**What you have to do**
Copy the lines below, beginning with the one that contains "brown banana [227,297,331,374]" and continuing through the final line, exactly as written and with no other lines.

··· Supplied entries

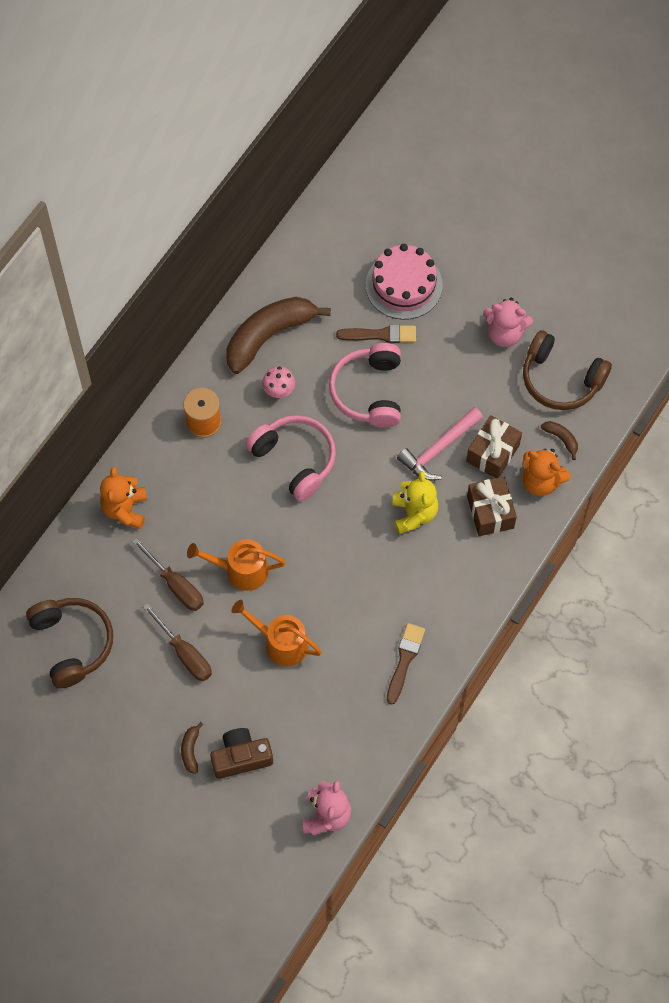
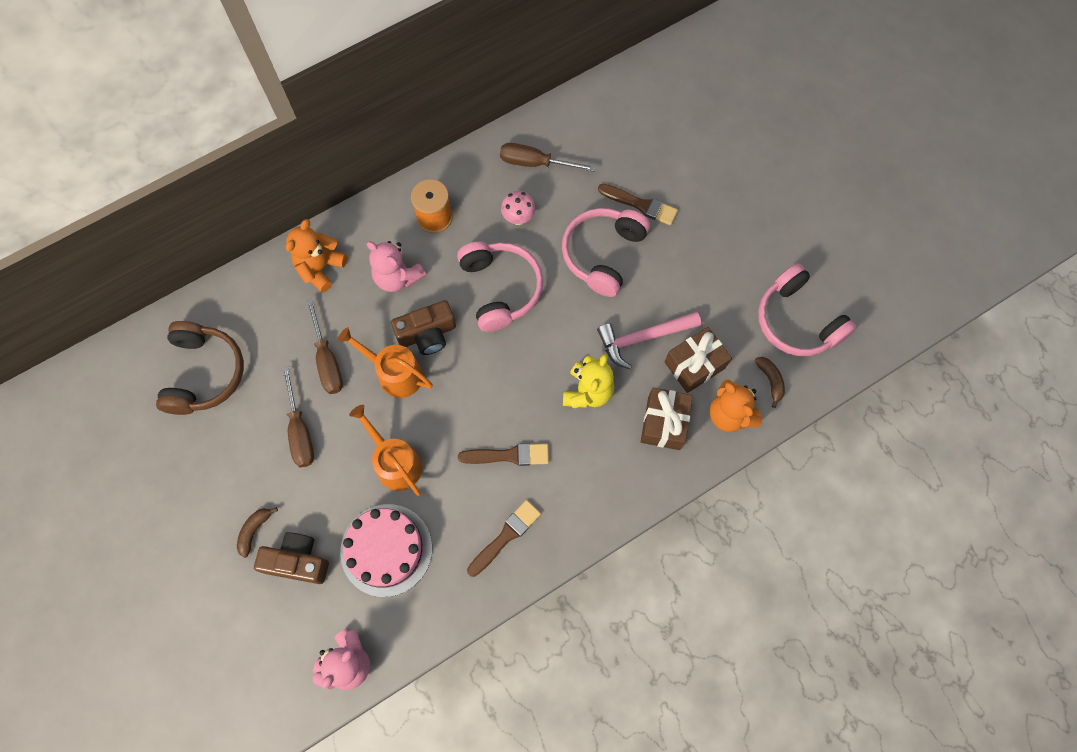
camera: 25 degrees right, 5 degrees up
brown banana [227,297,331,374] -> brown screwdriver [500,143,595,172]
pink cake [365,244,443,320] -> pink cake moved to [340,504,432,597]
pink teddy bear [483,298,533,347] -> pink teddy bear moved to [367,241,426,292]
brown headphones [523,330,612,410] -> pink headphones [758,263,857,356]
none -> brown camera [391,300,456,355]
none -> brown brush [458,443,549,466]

······

**Output**
brown banana [227,297,331,374] -> brown screwdriver [500,143,595,172]
pink cake [365,244,443,320] -> pink cake moved to [340,504,432,597]
pink teddy bear [483,298,533,347] -> pink teddy bear moved to [367,241,426,292]
brown headphones [523,330,612,410] -> pink headphones [758,263,857,356]
none -> brown camera [391,300,456,355]
none -> brown brush [458,443,549,466]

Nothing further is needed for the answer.